[Content revision data]
★ ★ ★ ★ ★ ★ ★

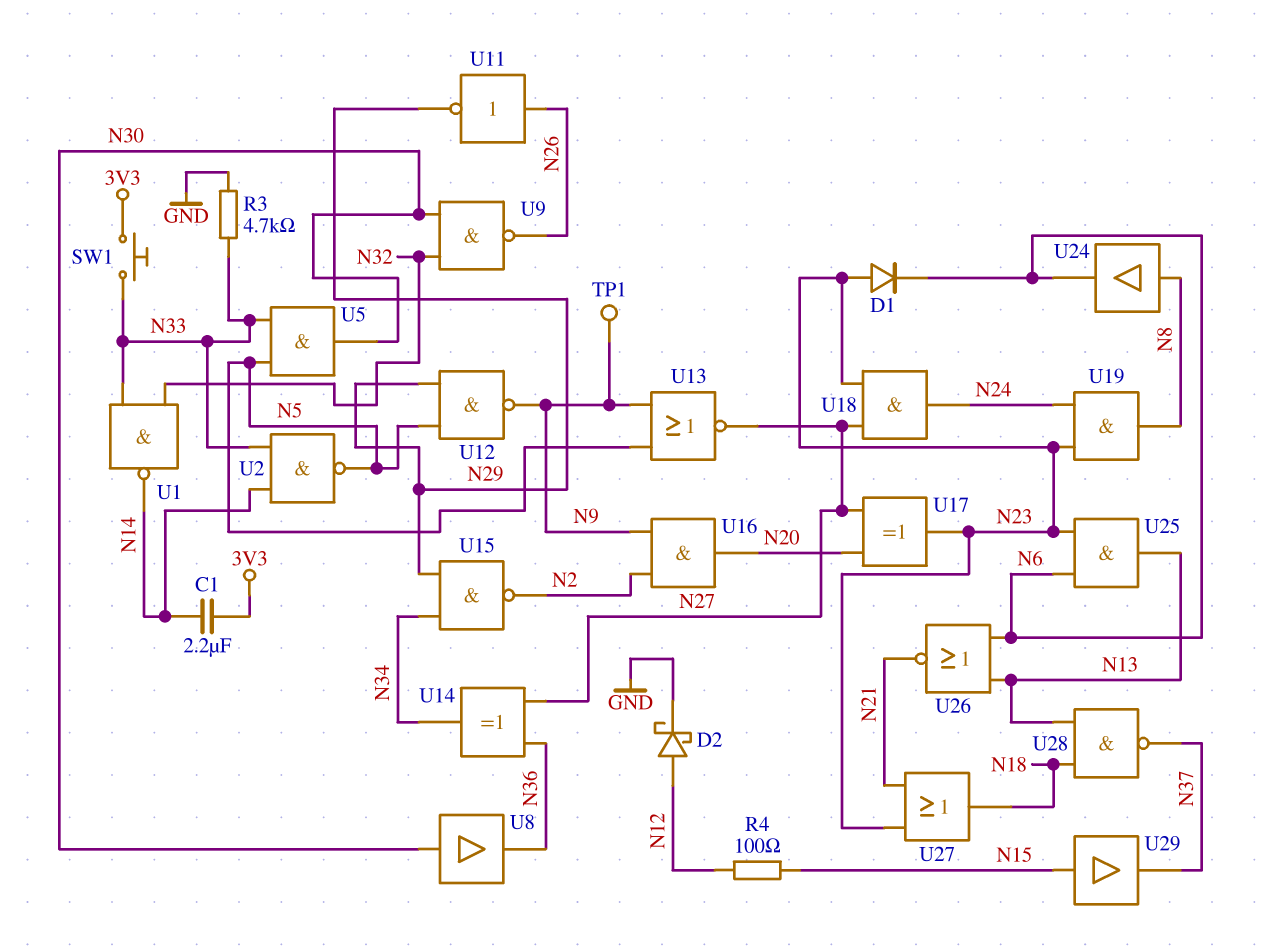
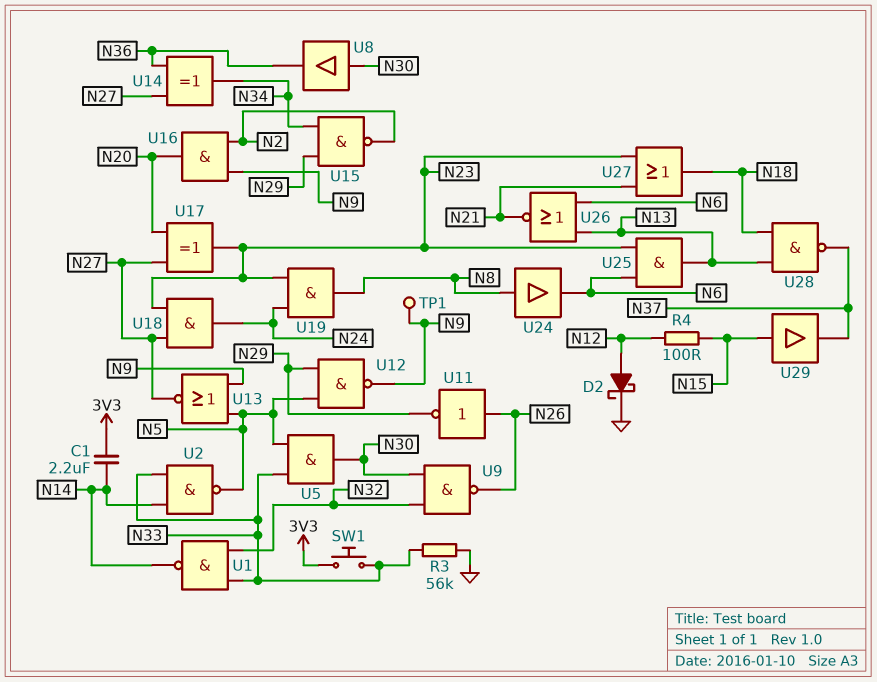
D1: diode (A N23, K N6) -> none
R3: 4.7k (GND, N33) -> 56k (GND, N33)

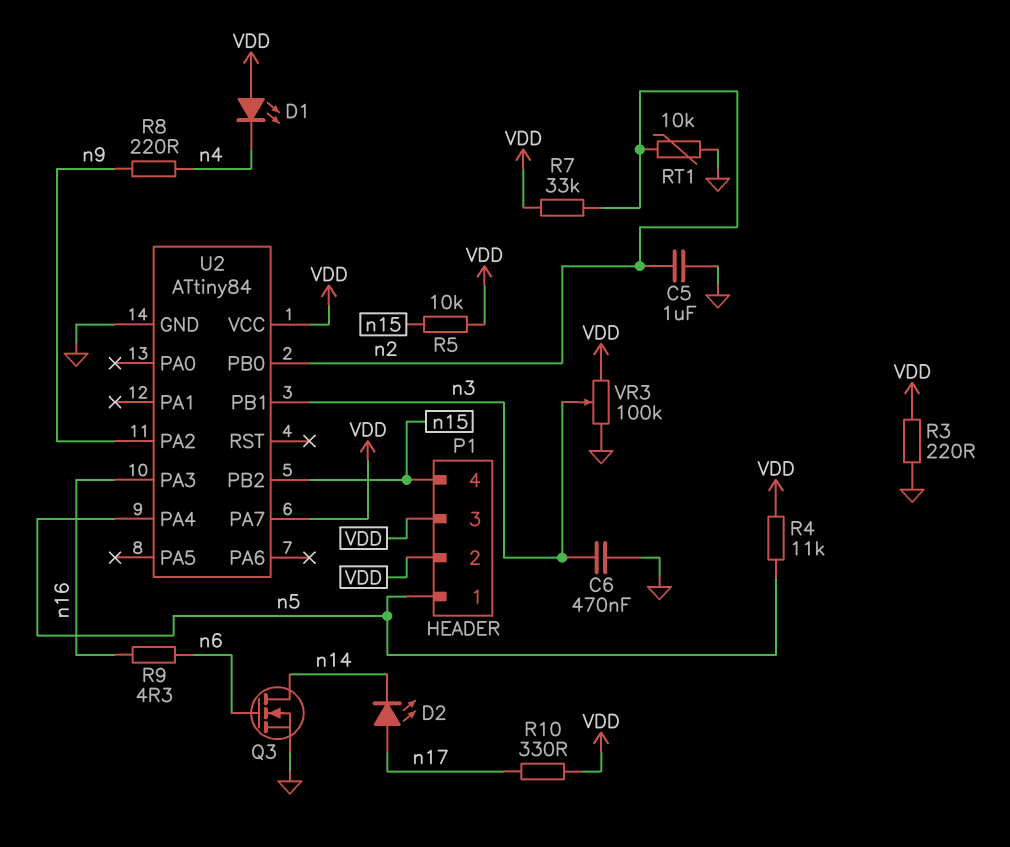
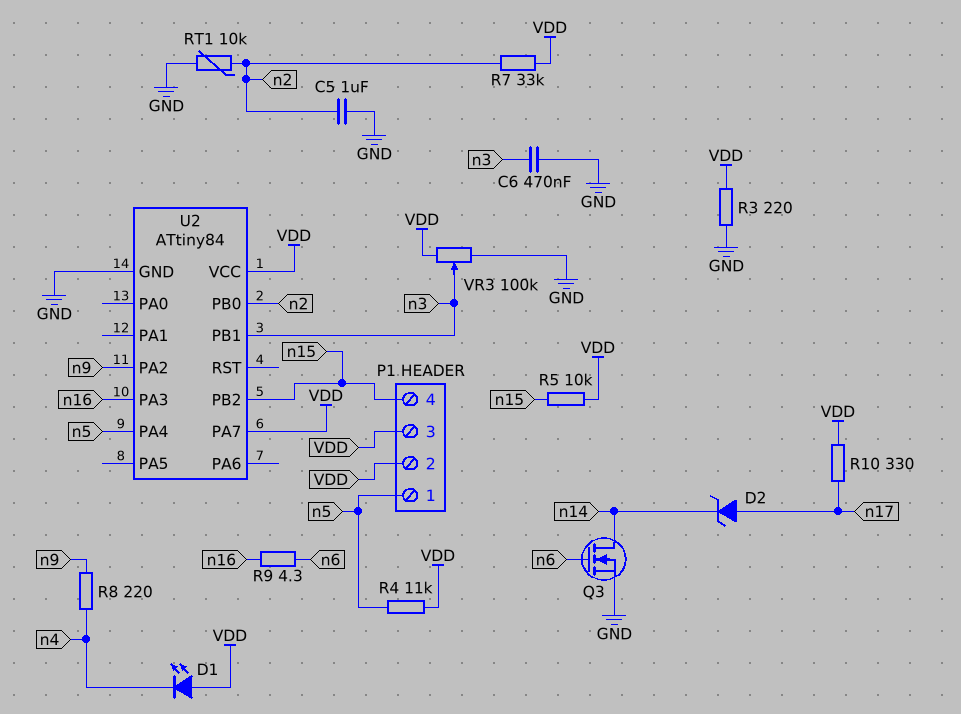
D2: LED (A n17, K n14) -> zener (A n17, K n14)

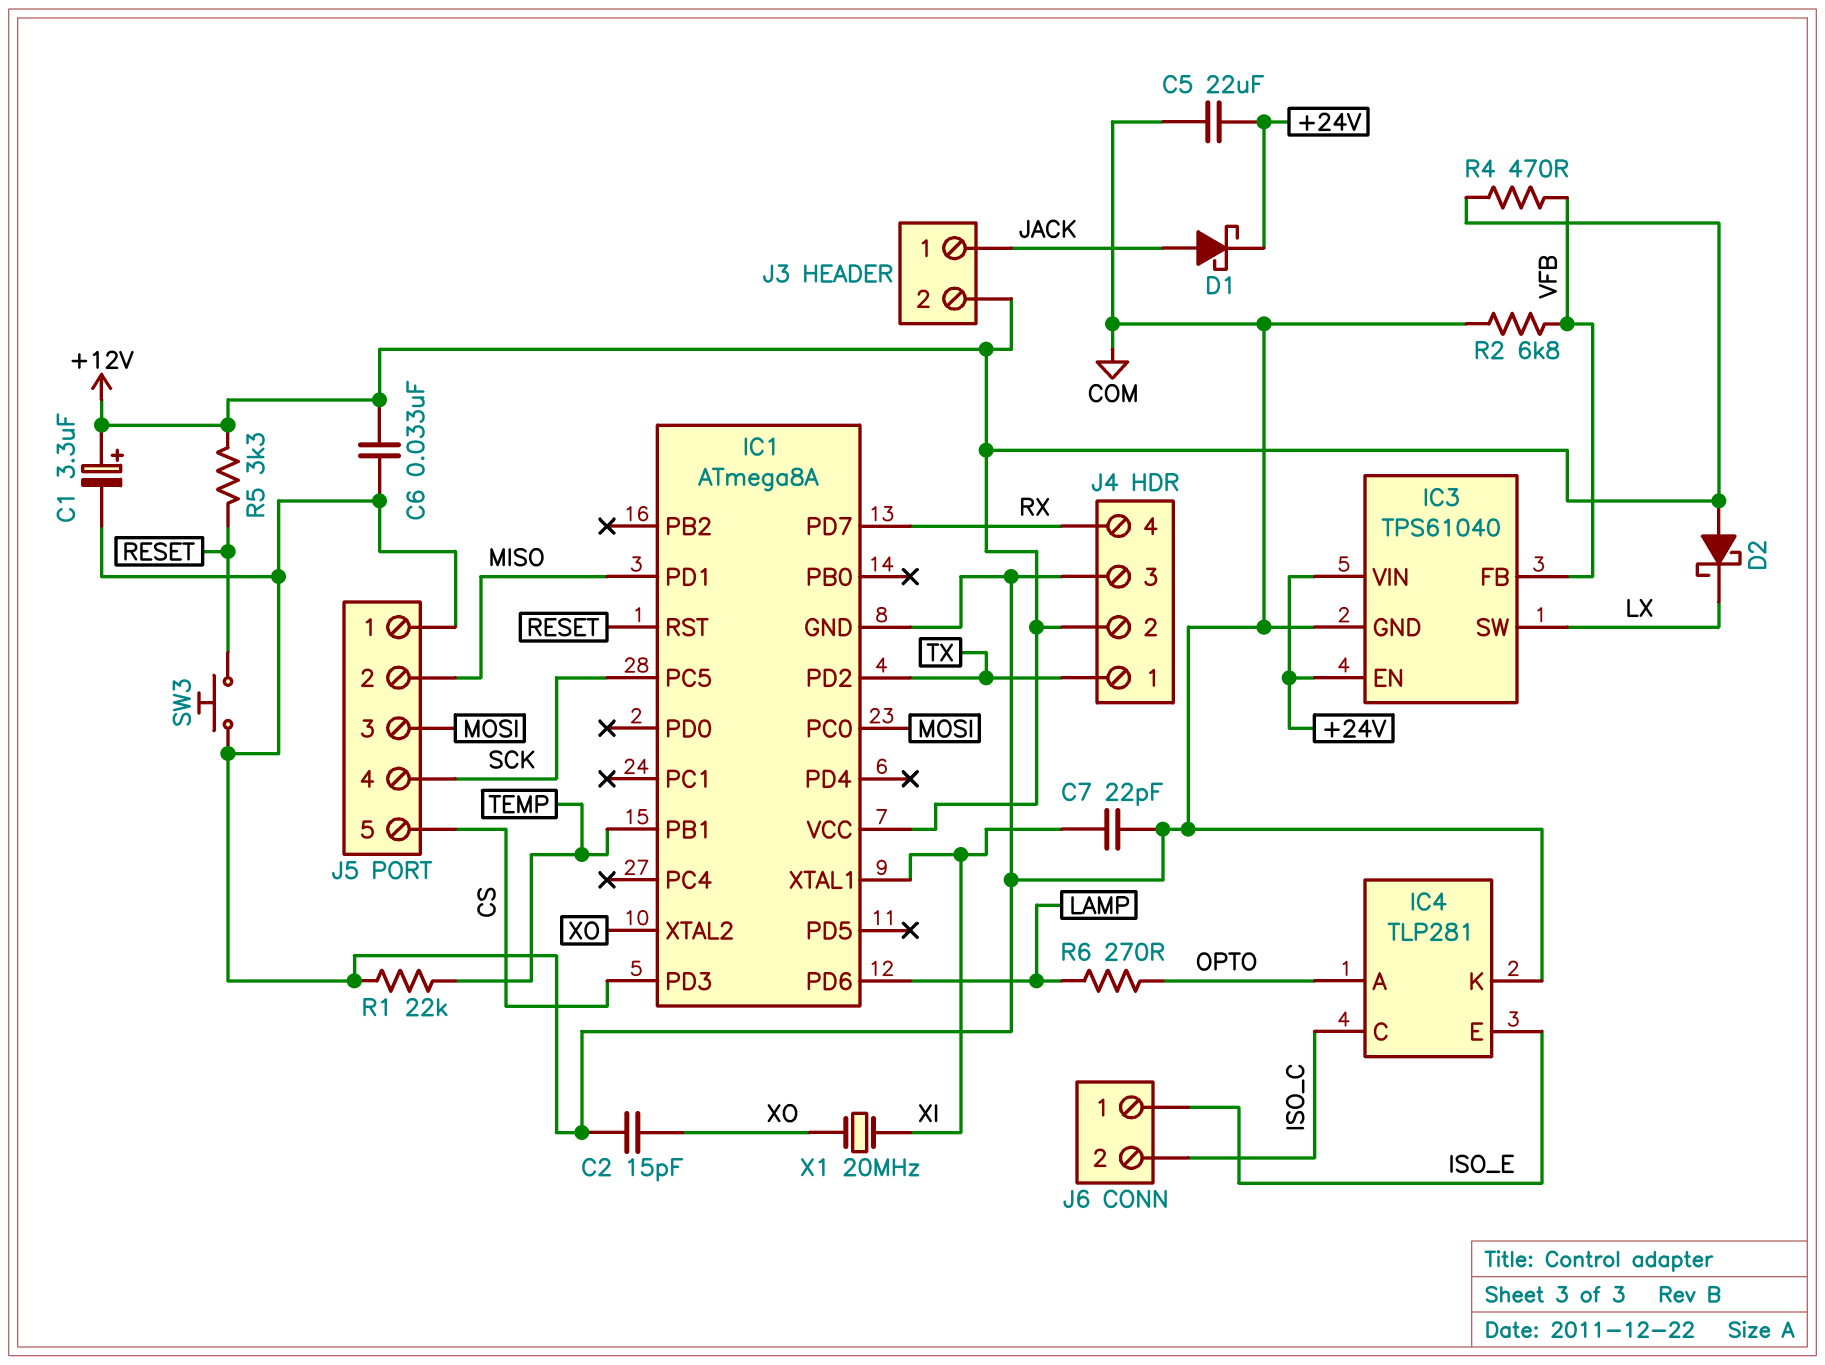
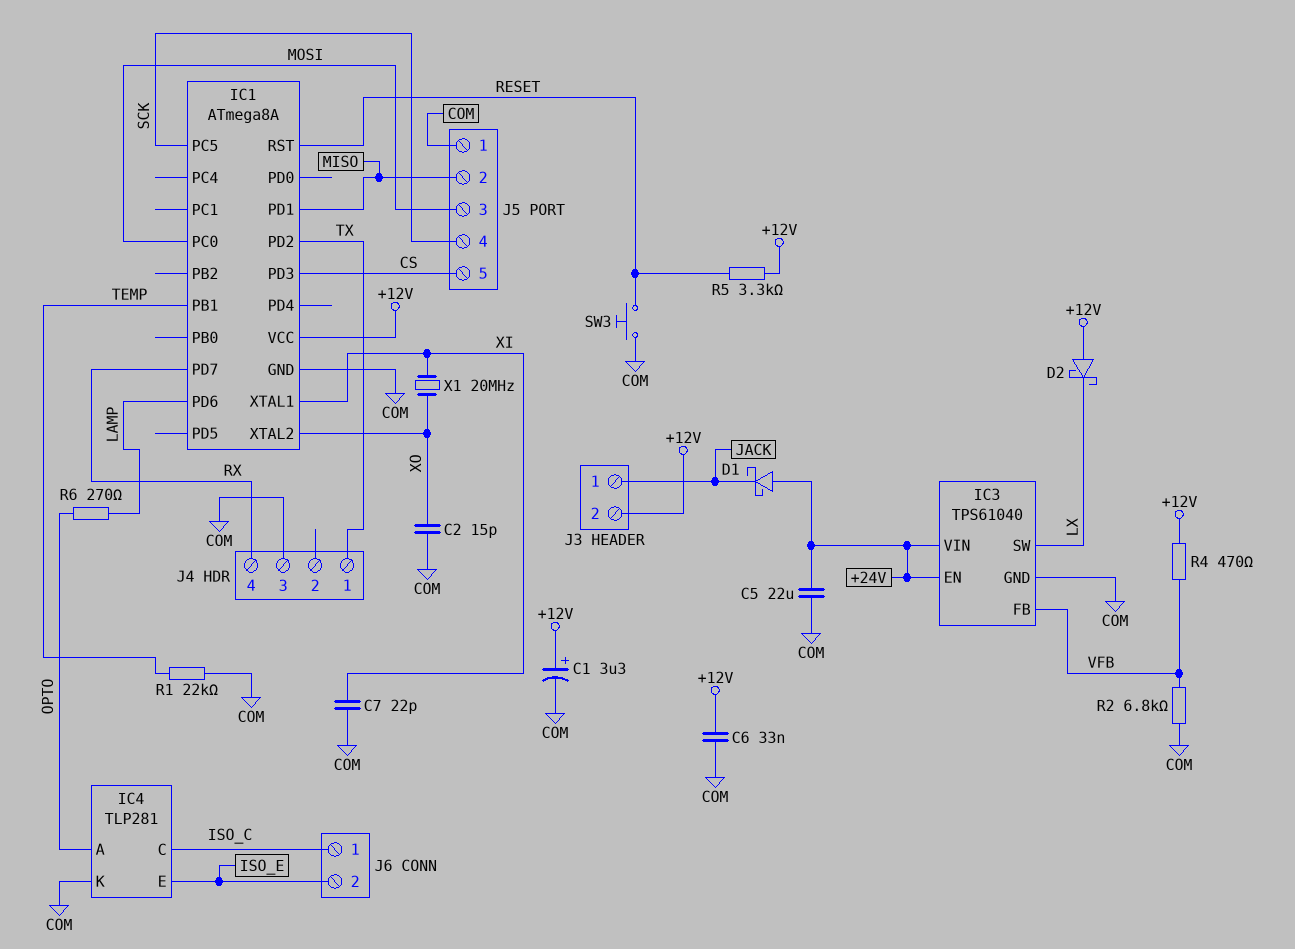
D1: schottky (A JACK, K +24V) -> schottky (A +24V, K JACK)
J4 pin 2: +12V -> none
J6 pin 1: ISO_E -> ISO_C
J6 pin 2: ISO_C -> ISO_E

★ ★ ★ ★ ★ ★ ★

**WHAT NEEDS TO BE DONE:** Scan the data above for the word "none", then copy every line that holds it.

**EXERCISE OUTPUT:**
D1: diode (A N23, K N6) -> none
J4 pin 2: +12V -> none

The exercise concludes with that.